» **Your assignment**
Across all the records, filter for lines with the word "plus" and copy them.

Given information below:

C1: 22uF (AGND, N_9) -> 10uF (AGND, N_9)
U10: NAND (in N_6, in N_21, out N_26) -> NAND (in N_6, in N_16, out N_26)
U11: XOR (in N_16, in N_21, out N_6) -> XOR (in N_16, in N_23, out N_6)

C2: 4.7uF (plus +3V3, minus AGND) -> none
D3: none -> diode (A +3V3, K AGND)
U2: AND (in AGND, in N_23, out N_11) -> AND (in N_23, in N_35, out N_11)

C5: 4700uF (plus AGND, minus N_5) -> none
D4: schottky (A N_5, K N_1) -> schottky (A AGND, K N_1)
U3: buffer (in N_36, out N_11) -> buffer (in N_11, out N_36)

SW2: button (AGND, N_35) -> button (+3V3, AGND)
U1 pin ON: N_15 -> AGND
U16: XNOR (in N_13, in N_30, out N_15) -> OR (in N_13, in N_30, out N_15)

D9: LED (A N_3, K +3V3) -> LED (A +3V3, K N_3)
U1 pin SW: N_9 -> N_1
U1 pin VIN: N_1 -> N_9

End of Given information.

» **Solution to this exercise**
C2: 4.7uF (plus +3V3, minus AGND) -> none
C5: 4700uF (plus AGND, minus N_5) -> none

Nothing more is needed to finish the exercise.